- [Source information]
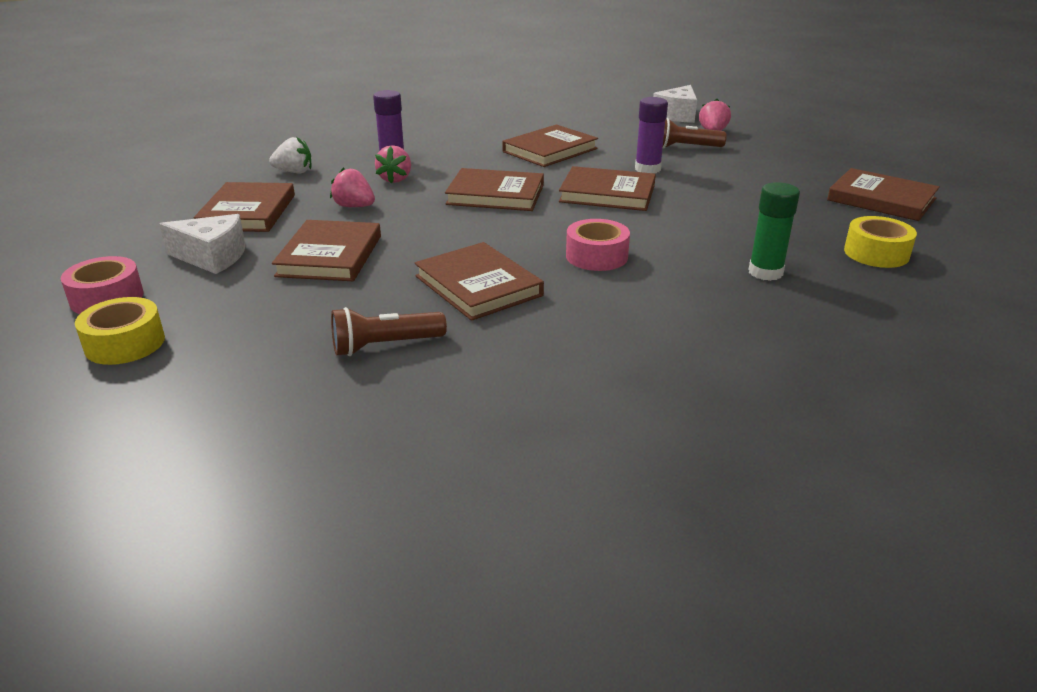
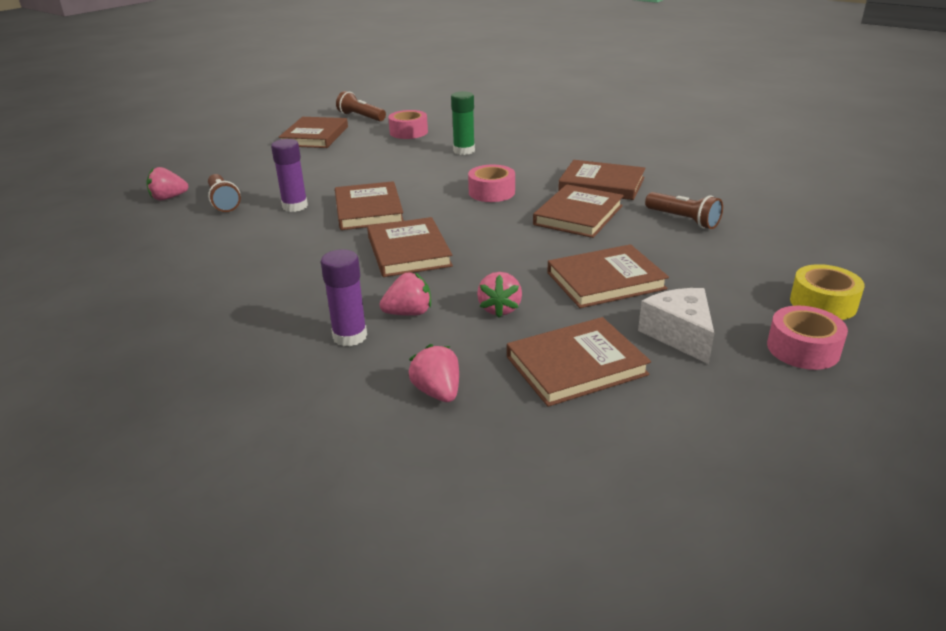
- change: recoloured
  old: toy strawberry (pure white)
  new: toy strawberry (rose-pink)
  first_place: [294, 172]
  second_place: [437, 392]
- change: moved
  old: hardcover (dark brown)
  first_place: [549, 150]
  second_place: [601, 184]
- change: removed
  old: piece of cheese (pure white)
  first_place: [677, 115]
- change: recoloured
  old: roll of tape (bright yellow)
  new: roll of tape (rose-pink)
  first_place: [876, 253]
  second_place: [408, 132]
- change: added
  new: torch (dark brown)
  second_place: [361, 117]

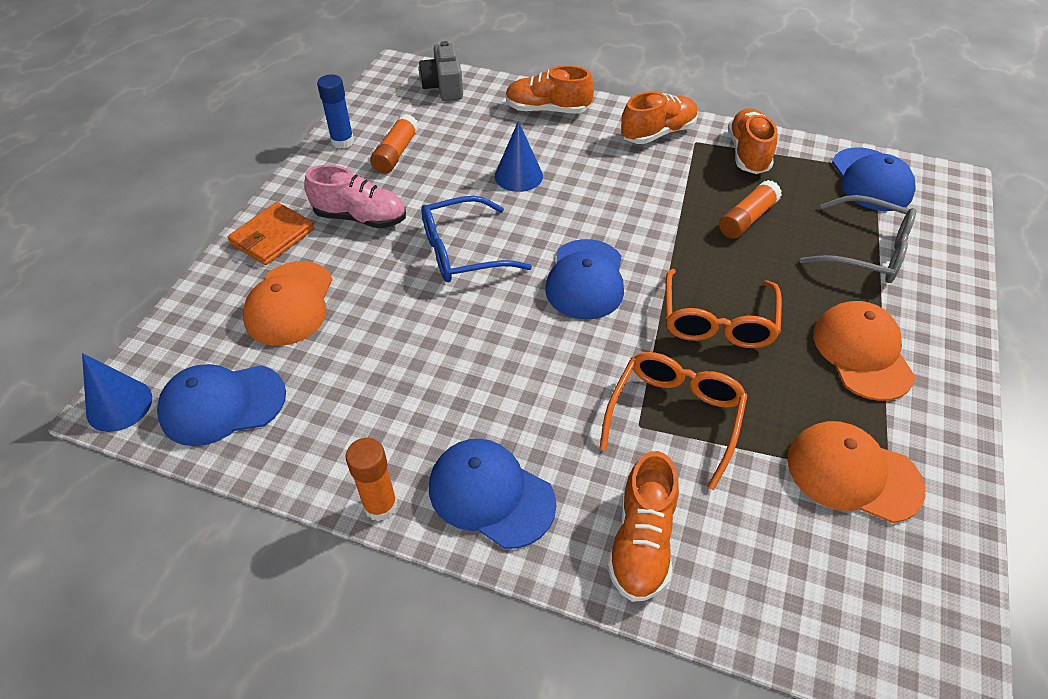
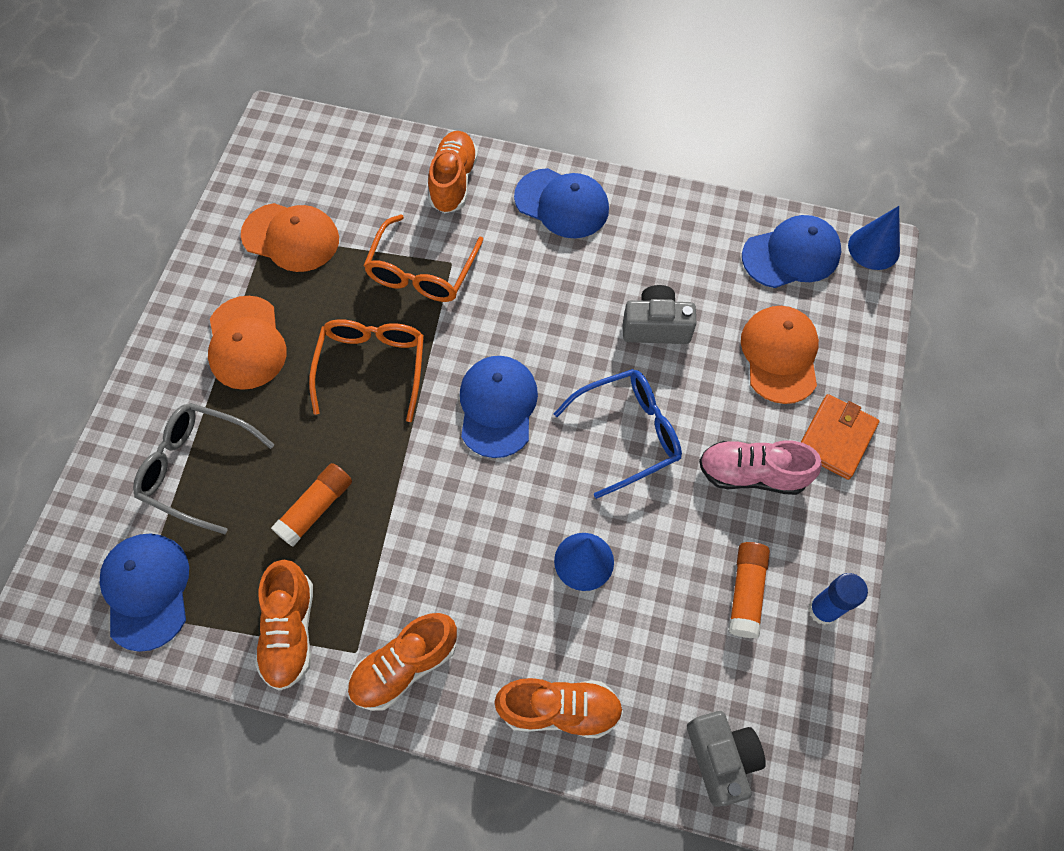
- change: removed
  old: glue stick (orange-coloured)
  first_place: [380, 506]
- change: added
  new: camera (grey)
  second_place: [656, 326]

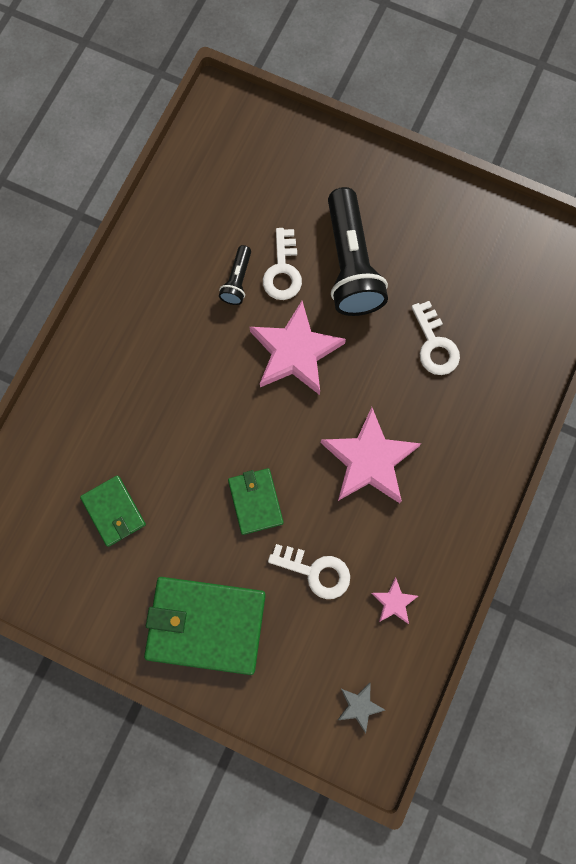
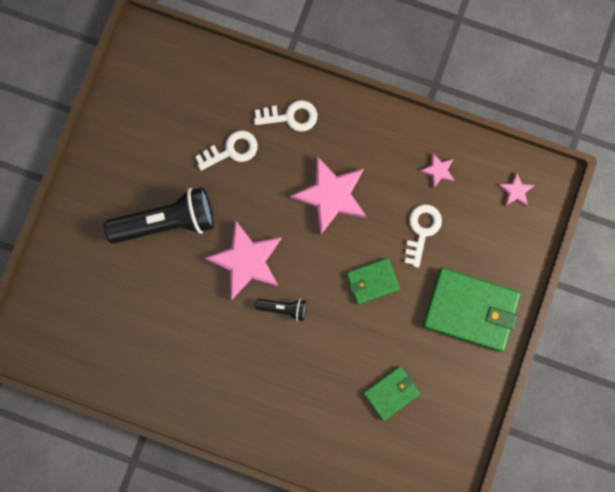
- change: turned
  old: card wallet (emerald)
  first_place: [206, 625]
  second_place: [470, 310]
  degrees: -75
- change: moved
  old: torch (ebony)
  first_place: [237, 281]
  second_place: [283, 308]
- change: moved
  old: latchkey (pure white)
  first_place: [283, 270]
  second_place: [290, 116]
- change: recoloured
  old: star (grey)
  new: star (rose-pink)
  first_place: [359, 706]
  second_place: [515, 191]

- [Aim of the exercise] Without the pictures, repeat the listing above exactly.

- [Written solution]
- change: recoloured
  old: toy strawberry (pure white)
  new: toy strawberry (rose-pink)
  first_place: [294, 172]
  second_place: [437, 392]
- change: moved
  old: hardcover (dark brown)
  first_place: [549, 150]
  second_place: [601, 184]
- change: removed
  old: piece of cheese (pure white)
  first_place: [677, 115]
- change: recoloured
  old: roll of tape (bright yellow)
  new: roll of tape (rose-pink)
  first_place: [876, 253]
  second_place: [408, 132]
- change: added
  new: torch (dark brown)
  second_place: [361, 117]

- change: removed
  old: glue stick (orange-coloured)
  first_place: [380, 506]
- change: added
  new: camera (grey)
  second_place: [656, 326]

- change: turned
  old: card wallet (emerald)
  first_place: [206, 625]
  second_place: [470, 310]
  degrees: -75
- change: moved
  old: torch (ebony)
  first_place: [237, 281]
  second_place: [283, 308]
- change: moved
  old: latchkey (pure white)
  first_place: [283, 270]
  second_place: [290, 116]
- change: recoloured
  old: star (grey)
  new: star (rose-pink)
  first_place: [359, 706]
  second_place: [515, 191]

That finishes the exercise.